● **Exercise**: Write out again, unchanged, the line that has "none -> pink round brick B8 level 2" and each following line through the end of the entries below; leave pictures out.

● **Records to process**:
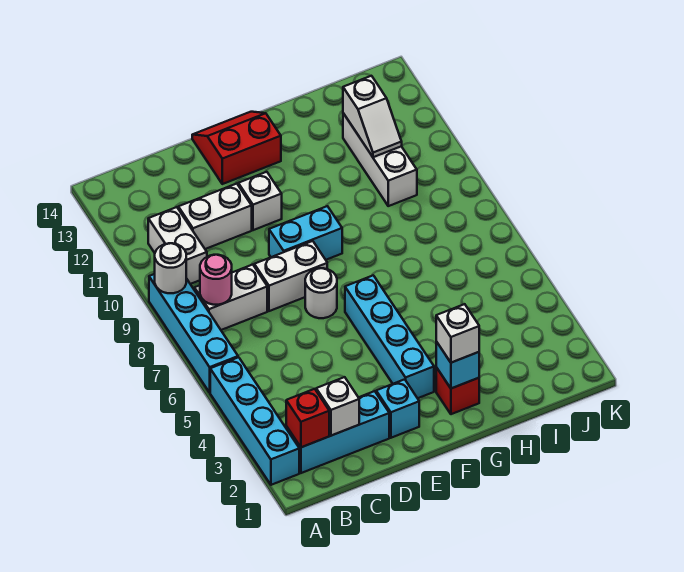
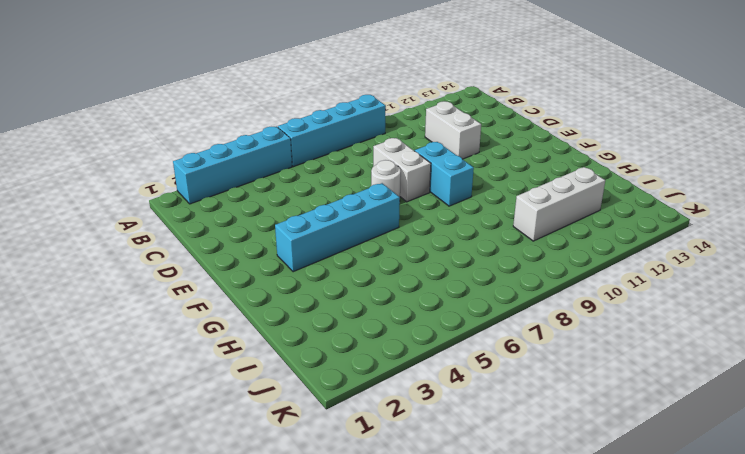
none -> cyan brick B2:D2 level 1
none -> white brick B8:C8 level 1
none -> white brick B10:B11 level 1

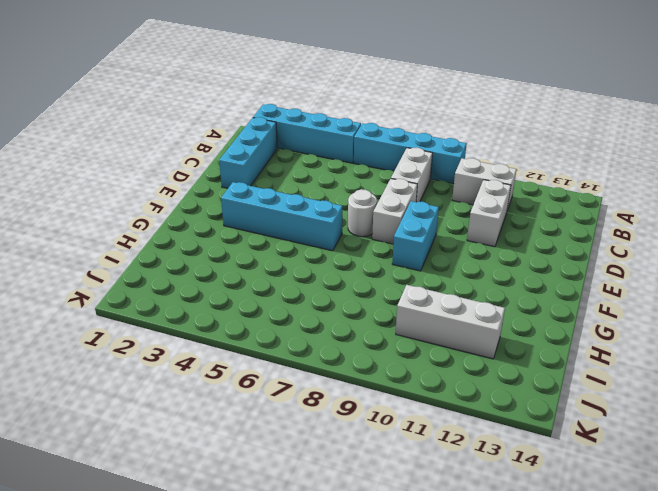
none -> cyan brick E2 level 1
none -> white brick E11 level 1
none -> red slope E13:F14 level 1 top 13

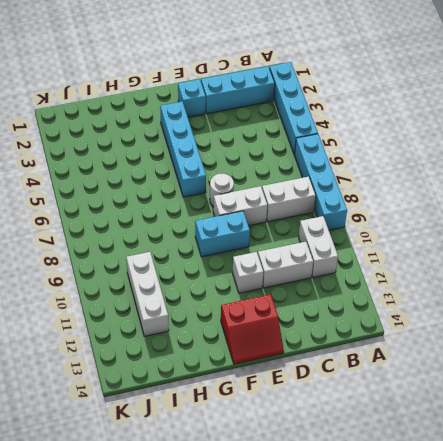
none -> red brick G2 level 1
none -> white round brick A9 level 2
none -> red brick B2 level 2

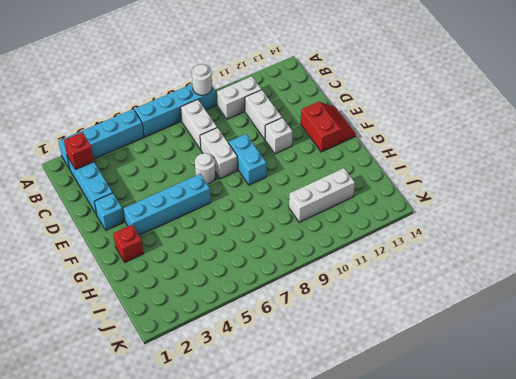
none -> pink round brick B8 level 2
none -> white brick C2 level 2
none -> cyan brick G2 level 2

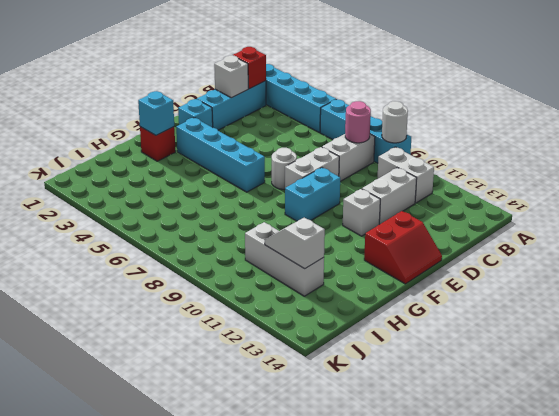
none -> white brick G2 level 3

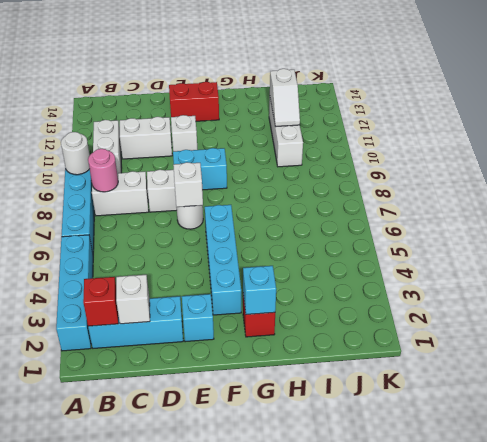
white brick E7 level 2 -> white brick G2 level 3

● **Answer**:
none -> pink round brick B8 level 2
none -> white brick C2 level 2
none -> cyan brick G2 level 2

none -> white brick G2 level 3

white brick E7 level 2 -> white brick G2 level 3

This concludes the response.